Excerpts from a dataset
************

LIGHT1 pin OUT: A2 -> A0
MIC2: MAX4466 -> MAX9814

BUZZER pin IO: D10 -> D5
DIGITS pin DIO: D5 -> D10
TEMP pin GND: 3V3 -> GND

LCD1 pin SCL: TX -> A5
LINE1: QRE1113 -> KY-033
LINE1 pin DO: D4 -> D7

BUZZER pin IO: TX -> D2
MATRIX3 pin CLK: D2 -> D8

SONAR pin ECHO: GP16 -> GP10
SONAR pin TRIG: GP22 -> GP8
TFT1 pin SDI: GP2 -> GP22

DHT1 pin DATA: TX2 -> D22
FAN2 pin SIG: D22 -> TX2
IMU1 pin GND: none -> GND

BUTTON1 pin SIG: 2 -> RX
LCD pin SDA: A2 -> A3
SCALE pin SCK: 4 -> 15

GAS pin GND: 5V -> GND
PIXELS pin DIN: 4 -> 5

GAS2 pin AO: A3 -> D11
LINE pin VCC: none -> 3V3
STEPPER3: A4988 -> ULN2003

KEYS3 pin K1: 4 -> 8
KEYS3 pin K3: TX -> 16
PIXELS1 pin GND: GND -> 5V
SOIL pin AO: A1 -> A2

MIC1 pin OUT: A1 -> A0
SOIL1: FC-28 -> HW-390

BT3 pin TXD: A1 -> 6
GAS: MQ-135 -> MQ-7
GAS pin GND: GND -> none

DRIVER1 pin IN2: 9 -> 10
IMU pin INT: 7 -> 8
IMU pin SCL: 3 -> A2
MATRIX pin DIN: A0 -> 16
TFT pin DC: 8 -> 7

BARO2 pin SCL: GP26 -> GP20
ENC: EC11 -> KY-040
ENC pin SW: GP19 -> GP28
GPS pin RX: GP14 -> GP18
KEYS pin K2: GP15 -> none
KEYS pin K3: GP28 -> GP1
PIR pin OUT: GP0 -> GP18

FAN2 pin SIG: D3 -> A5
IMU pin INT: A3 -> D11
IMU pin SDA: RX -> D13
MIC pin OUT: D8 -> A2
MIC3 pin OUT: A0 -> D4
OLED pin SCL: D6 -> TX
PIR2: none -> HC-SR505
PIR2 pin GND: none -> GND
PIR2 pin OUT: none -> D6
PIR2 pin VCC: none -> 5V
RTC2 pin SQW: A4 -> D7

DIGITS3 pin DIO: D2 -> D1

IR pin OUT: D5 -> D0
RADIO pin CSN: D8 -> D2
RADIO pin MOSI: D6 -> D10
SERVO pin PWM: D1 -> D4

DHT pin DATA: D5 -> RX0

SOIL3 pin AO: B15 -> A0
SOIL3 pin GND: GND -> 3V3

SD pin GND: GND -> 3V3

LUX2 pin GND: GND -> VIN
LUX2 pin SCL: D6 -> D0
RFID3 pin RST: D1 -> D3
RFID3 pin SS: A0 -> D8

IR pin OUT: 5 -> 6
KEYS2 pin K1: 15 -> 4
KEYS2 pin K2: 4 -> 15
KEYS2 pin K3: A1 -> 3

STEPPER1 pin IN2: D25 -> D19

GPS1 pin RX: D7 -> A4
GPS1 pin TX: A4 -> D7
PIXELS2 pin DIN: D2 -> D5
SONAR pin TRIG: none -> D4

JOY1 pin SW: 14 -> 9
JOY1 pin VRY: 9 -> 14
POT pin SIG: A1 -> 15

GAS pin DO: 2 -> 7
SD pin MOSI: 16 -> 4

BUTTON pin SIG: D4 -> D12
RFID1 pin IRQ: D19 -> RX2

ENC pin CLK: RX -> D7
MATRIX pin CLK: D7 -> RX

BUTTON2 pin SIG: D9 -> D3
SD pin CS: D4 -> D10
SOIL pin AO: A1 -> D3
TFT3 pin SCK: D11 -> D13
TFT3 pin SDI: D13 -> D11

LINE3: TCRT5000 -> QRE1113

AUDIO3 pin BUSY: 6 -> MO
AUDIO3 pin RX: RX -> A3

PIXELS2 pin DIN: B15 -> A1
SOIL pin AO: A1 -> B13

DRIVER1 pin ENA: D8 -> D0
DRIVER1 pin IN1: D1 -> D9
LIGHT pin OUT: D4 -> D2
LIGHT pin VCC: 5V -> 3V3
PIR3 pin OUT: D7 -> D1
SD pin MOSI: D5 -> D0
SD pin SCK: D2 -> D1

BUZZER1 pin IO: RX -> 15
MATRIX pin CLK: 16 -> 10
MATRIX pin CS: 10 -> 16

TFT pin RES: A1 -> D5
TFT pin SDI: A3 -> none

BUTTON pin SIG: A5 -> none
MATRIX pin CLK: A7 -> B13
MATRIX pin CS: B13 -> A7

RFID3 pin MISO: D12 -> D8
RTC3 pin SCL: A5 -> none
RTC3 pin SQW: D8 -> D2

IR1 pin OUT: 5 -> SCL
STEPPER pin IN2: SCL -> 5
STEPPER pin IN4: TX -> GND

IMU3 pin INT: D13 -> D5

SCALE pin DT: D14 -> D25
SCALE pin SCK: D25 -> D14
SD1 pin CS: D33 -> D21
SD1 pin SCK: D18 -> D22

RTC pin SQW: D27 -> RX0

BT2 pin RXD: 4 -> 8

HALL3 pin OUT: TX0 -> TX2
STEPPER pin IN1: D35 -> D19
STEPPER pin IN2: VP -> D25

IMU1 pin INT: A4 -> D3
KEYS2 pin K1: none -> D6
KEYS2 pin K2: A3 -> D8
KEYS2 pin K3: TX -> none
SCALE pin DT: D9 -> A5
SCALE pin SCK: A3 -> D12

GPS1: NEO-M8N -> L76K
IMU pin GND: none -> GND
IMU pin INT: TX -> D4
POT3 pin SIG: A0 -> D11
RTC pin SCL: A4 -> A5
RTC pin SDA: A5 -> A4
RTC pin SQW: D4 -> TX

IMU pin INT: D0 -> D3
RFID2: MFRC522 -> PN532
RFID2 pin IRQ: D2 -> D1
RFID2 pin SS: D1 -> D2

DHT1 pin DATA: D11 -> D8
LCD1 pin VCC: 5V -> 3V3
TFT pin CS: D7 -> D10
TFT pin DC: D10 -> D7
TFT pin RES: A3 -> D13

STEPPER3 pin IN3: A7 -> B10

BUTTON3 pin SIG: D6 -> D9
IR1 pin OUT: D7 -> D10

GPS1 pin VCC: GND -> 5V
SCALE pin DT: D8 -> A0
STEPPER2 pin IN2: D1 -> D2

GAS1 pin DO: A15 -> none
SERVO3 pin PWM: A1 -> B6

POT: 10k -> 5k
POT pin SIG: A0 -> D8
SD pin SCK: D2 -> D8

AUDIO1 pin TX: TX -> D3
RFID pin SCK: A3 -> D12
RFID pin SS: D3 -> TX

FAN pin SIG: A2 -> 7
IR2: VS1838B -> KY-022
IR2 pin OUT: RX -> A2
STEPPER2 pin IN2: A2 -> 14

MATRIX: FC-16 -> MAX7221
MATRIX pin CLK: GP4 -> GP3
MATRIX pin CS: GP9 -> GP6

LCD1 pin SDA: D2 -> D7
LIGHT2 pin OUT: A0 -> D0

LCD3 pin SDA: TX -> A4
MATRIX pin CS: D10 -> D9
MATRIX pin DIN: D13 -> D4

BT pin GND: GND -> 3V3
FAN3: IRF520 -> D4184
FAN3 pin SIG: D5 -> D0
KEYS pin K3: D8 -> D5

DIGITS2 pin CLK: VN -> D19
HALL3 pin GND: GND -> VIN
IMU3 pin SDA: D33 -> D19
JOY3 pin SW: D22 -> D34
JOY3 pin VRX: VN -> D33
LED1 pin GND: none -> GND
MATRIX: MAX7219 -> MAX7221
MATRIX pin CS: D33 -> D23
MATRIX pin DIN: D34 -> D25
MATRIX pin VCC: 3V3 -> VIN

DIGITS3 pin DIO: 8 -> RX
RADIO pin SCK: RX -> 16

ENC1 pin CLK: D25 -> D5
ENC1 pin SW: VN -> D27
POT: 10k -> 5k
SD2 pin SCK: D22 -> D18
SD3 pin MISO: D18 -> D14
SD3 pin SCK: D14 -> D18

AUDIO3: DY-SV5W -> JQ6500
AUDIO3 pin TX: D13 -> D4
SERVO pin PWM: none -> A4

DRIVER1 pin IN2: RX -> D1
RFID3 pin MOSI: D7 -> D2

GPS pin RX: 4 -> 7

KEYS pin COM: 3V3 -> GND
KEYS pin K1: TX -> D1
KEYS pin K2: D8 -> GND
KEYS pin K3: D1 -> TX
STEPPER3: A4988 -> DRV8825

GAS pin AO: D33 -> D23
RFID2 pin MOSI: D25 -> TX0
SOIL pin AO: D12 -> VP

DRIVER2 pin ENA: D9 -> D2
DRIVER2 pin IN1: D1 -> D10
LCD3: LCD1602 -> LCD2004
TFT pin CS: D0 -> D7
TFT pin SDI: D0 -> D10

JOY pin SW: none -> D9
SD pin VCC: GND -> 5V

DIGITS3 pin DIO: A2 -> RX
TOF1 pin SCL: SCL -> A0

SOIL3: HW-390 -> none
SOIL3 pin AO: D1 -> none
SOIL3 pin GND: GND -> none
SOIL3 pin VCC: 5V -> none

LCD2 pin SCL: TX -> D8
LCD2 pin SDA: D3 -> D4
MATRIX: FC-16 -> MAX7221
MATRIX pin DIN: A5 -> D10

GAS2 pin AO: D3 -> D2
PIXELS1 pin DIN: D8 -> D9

************

*Directions:*
In the entries above, please find the line with "TFT pin RES: A1 -> D5" and the line with "DHT1 pin DATA: D11 -> D8", then write out exactly those two lines and every line between them, and nothing more.

*Response to the task:*
TFT pin RES: A1 -> D5
TFT pin SDI: A3 -> none

BUTTON pin SIG: A5 -> none
MATRIX pin CLK: A7 -> B13
MATRIX pin CS: B13 -> A7

RFID3 pin MISO: D12 -> D8
RTC3 pin SCL: A5 -> none
RTC3 pin SQW: D8 -> D2

IR1 pin OUT: 5 -> SCL
STEPPER pin IN2: SCL -> 5
STEPPER pin IN4: TX -> GND

IMU3 pin INT: D13 -> D5

SCALE pin DT: D14 -> D25
SCALE pin SCK: D25 -> D14
SD1 pin CS: D33 -> D21
SD1 pin SCK: D18 -> D22

RTC pin SQW: D27 -> RX0

BT2 pin RXD: 4 -> 8

HALL3 pin OUT: TX0 -> TX2
STEPPER pin IN1: D35 -> D19
STEPPER pin IN2: VP -> D25

IMU1 pin INT: A4 -> D3
KEYS2 pin K1: none -> D6
KEYS2 pin K2: A3 -> D8
KEYS2 pin K3: TX -> none
SCALE pin DT: D9 -> A5
SCALE pin SCK: A3 -> D12

GPS1: NEO-M8N -> L76K
IMU pin GND: none -> GND
IMU pin INT: TX -> D4
POT3 pin SIG: A0 -> D11
RTC pin SCL: A4 -> A5
RTC pin SDA: A5 -> A4
RTC pin SQW: D4 -> TX

IMU pin INT: D0 -> D3
RFID2: MFRC522 -> PN532
RFID2 pin IRQ: D2 -> D1
RFID2 pin SS: D1 -> D2

DHT1 pin DATA: D11 -> D8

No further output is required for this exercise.